What is being asked: Take from the data every line in which the word "AUDIO" is found.

Data provided:

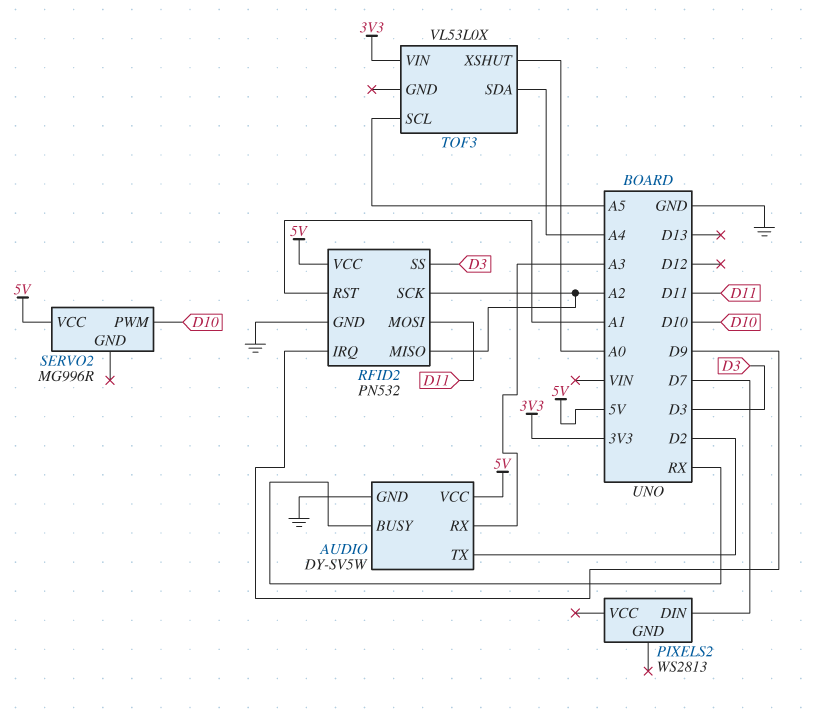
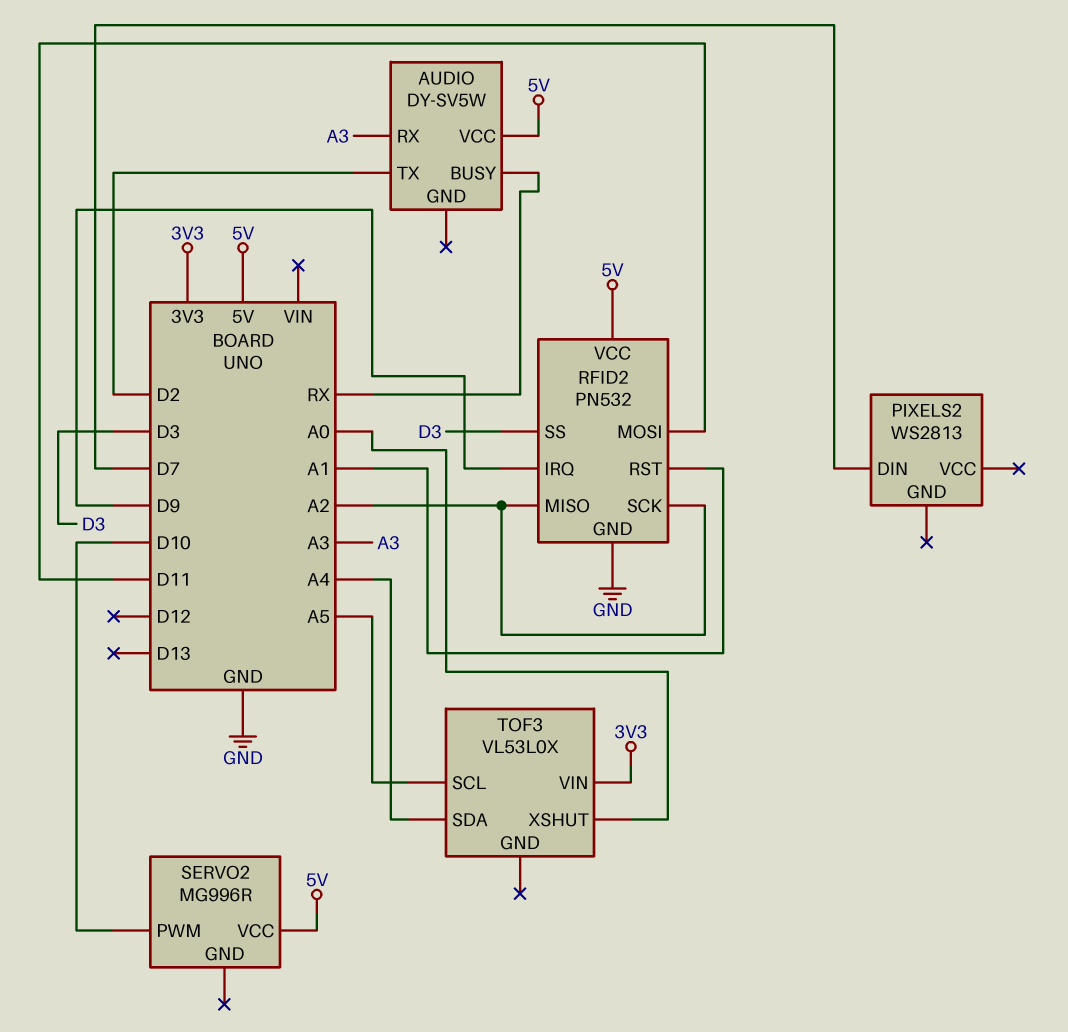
AUDIO pin GND: GND -> none

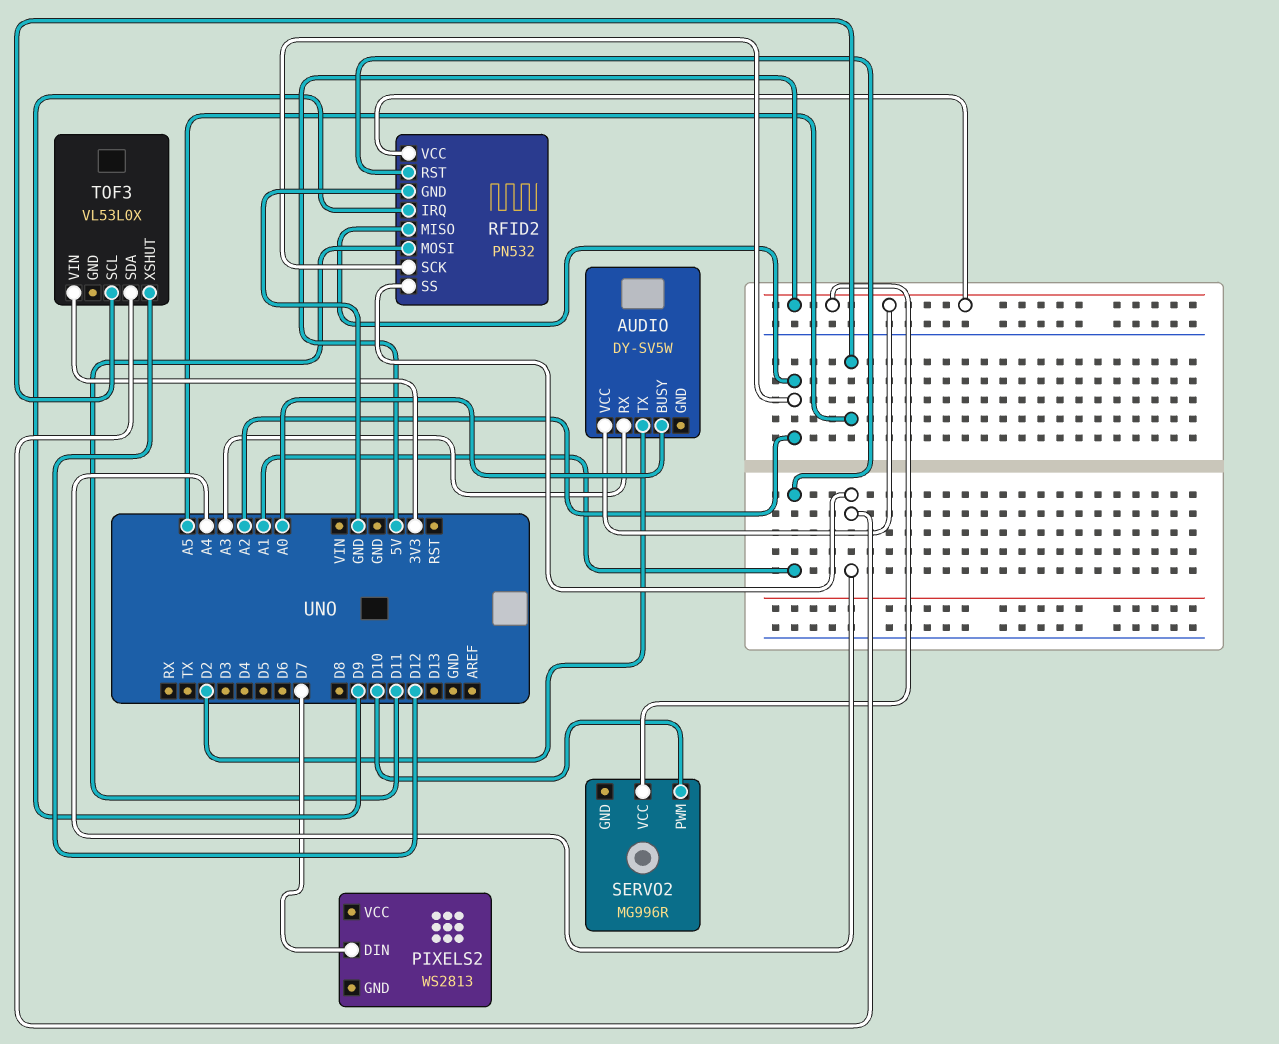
AUDIO pin BUSY: RX -> A0
RFID2 pin SS: D3 -> A4
TOF3 pin XSHUT: A0 -> D12

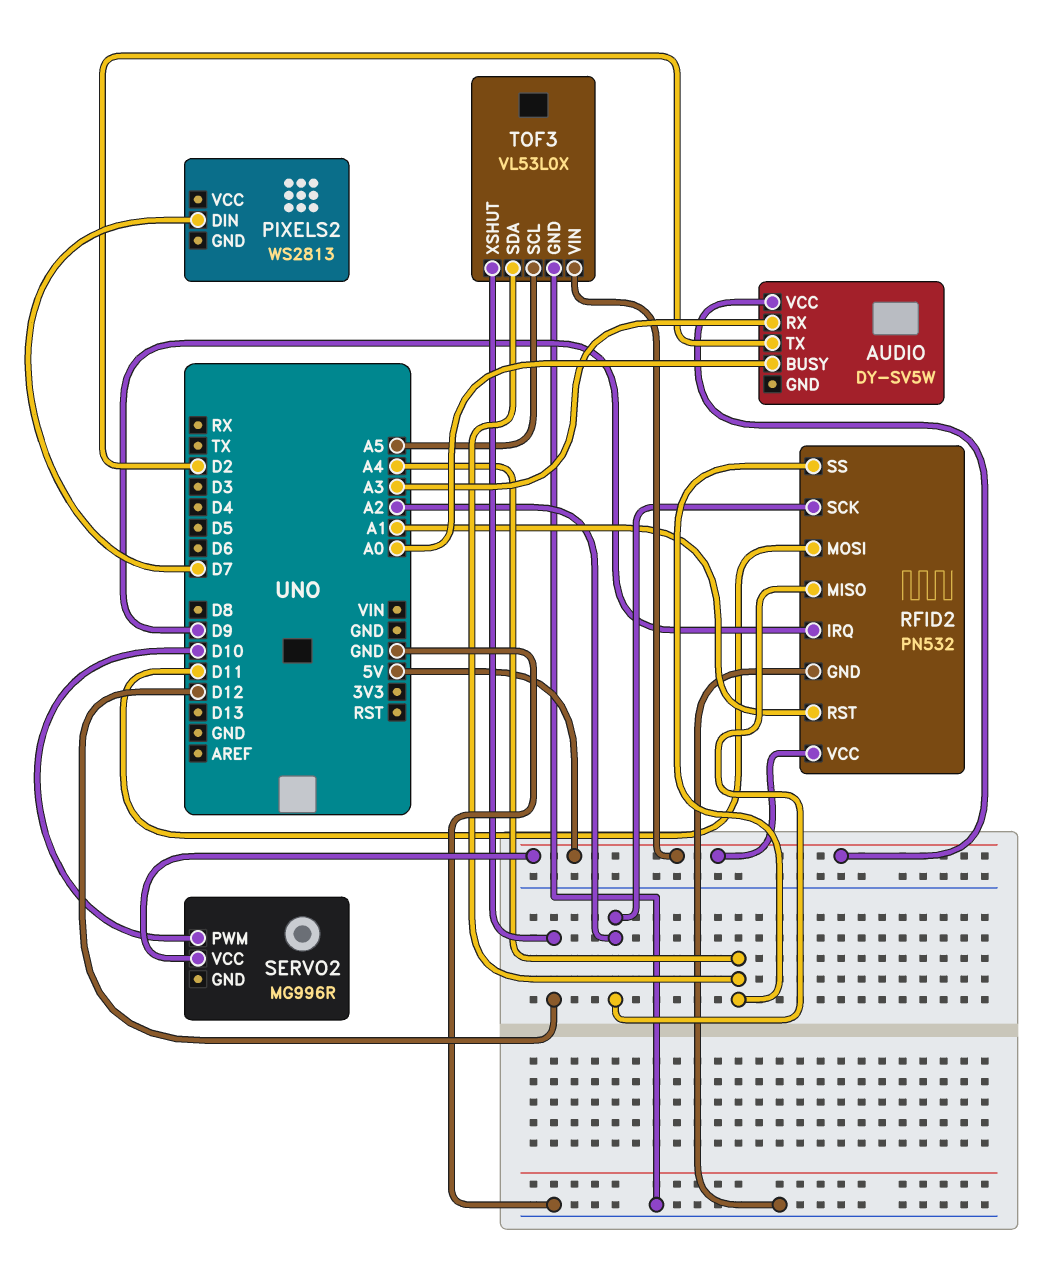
TOF3 pin GND: none -> GND
TOF3 pin VIN: 3V3 -> 5V

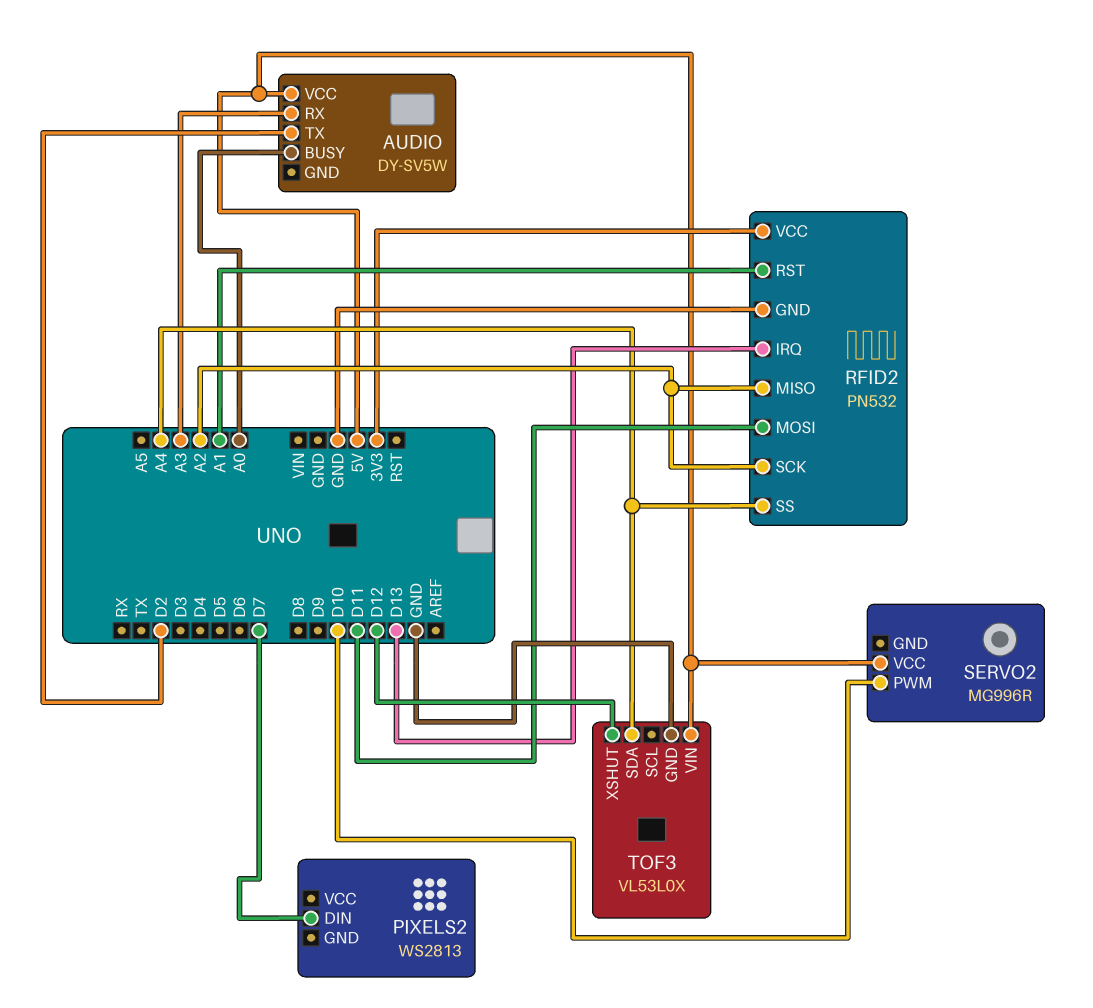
RFID2 pin IRQ: D9 -> D13
RFID2 pin VCC: 5V -> 3V3
TOF3 pin SCL: A5 -> none

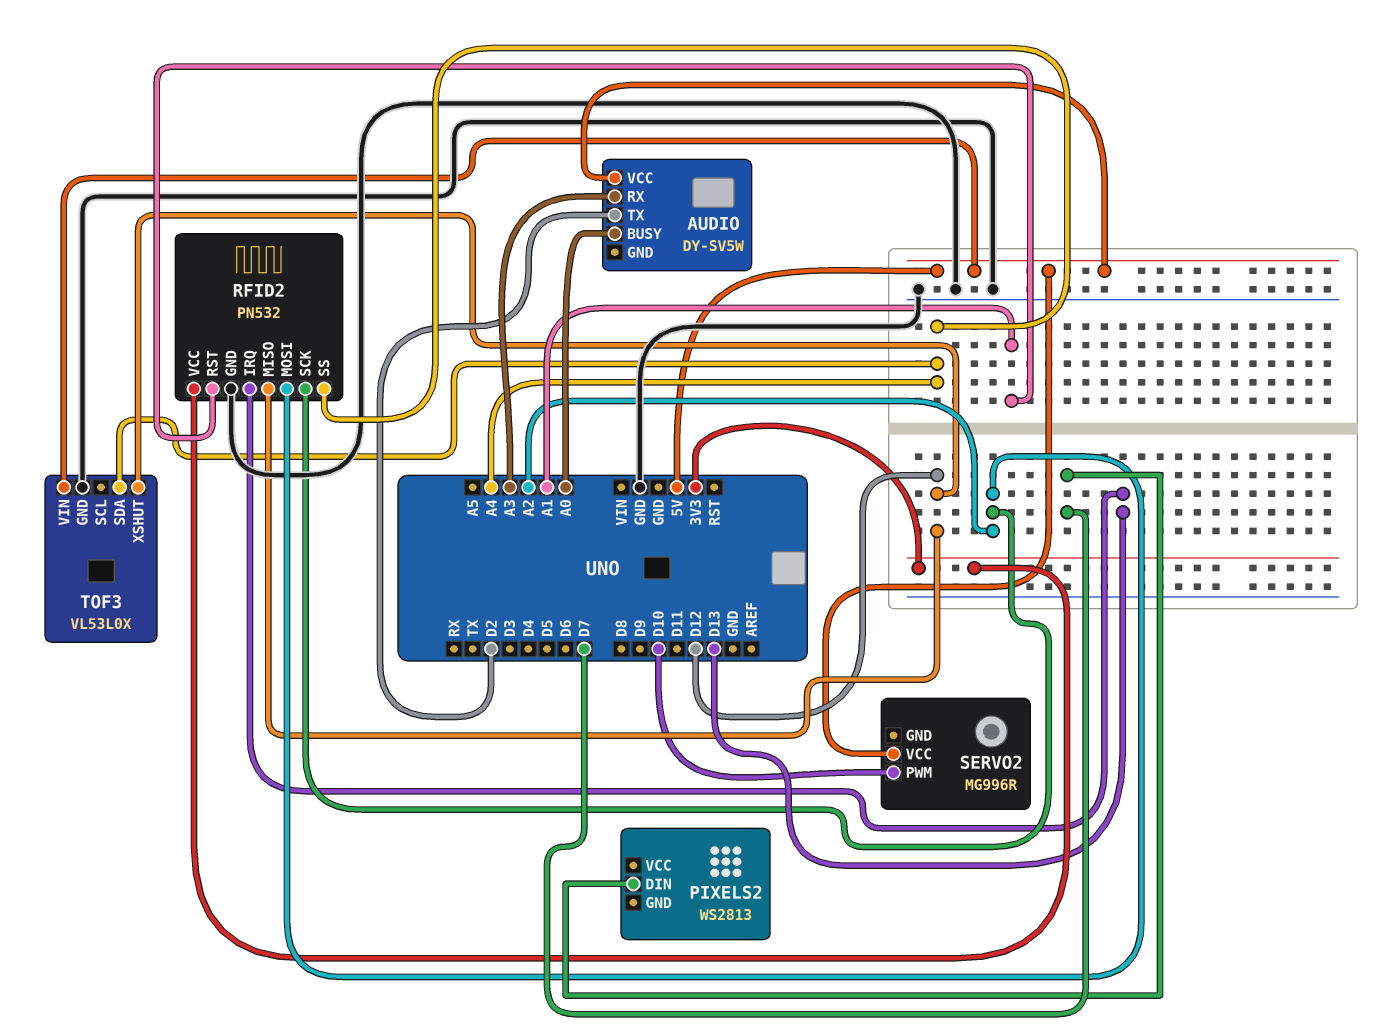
RFID2 pin MISO: A2 -> D12
RFID2 pin MOSI: D11 -> A2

Response:
AUDIO pin GND: GND -> none
AUDIO pin BUSY: RX -> A0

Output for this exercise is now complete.